# INPUT RECORDS start
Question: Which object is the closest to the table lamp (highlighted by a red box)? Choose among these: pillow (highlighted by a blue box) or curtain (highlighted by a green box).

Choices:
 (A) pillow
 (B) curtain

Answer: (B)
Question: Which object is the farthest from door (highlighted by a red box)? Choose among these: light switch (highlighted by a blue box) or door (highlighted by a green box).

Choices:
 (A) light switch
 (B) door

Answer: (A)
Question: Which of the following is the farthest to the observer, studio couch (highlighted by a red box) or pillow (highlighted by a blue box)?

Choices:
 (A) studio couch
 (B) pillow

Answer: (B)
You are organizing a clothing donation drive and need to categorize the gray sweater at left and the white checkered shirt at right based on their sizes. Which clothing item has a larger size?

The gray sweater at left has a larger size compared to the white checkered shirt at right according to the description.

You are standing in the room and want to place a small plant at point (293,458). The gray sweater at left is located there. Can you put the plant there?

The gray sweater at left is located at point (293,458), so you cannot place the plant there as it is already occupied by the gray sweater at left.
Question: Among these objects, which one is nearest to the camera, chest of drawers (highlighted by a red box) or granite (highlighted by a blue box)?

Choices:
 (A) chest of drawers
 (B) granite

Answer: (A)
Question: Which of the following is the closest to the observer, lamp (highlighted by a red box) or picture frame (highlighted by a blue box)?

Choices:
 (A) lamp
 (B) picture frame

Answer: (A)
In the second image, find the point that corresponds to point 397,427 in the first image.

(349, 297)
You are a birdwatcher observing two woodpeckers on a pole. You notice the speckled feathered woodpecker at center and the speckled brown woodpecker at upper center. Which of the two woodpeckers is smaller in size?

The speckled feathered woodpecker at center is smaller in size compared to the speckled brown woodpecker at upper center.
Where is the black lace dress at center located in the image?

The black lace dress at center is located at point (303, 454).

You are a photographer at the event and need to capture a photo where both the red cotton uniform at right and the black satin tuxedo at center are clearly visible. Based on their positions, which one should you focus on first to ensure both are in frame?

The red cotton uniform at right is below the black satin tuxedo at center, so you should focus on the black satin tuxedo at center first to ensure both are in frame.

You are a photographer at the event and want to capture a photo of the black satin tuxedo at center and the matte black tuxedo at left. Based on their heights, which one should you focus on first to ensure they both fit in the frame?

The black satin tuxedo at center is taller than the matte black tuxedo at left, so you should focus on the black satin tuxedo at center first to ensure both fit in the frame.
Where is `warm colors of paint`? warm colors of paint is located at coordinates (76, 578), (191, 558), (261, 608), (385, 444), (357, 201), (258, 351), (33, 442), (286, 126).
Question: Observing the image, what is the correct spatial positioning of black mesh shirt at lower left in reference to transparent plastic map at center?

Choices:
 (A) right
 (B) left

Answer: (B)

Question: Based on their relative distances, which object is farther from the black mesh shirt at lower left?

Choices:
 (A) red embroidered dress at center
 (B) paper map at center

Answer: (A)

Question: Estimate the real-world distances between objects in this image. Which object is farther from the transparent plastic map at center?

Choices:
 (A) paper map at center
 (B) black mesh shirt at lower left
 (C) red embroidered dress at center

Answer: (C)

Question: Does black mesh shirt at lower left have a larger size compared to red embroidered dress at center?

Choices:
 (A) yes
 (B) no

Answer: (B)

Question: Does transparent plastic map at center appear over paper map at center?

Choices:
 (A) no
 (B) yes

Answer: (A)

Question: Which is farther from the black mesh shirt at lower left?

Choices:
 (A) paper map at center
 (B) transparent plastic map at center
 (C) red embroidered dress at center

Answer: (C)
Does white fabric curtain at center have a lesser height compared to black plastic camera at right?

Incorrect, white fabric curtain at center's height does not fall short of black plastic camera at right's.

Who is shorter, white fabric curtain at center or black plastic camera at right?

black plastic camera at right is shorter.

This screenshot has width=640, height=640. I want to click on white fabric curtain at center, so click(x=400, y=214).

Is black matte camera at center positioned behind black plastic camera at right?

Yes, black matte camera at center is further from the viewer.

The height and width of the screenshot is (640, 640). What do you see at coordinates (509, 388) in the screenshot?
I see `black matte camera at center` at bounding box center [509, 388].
# INPUT RECORDS end
STATED TASK: Rename "plant" to "vase" in the material between the line holding "You are standing" and the line holding "The black lace dress at center is", inclusive, and give those lines again with nothing else changed.

COMPLETE ANSWER:
You are standing in the room and want to place a small vase at point (293,458). The gray sweater at left is located there. Can you put the vase there?

The gray sweater at left is located at point (293,458), so you cannot place the vase there as it is already occupied by the gray sweater at left.
Question: Among these objects, which one is nearest to the camera, chest of drawers (highlighted by a red box) or granite (highlighted by a blue box)?

Choices:
 (A) chest of drawers
 (B) granite

Answer: (A)
Question: Which of the following is the closest to the observer, lamp (highlighted by a red box) or picture frame (highlighted by a blue box)?

Choices:
 (A) lamp
 (B) picture frame

Answer: (A)
In the second image, find the point that corresponds to point 397,427 in the first image.

(349, 297)
You are a birdwatcher observing two woodpeckers on a pole. You notice the speckled feathered woodpecker at center and the speckled brown woodpecker at upper center. Which of the two woodpeckers is smaller in size?

The speckled feathered woodpecker at center is smaller in size compared to the speckled brown woodpecker at upper center.
Where is the black lace dress at center located in the image?

The black lace dress at center is located at point (303, 454).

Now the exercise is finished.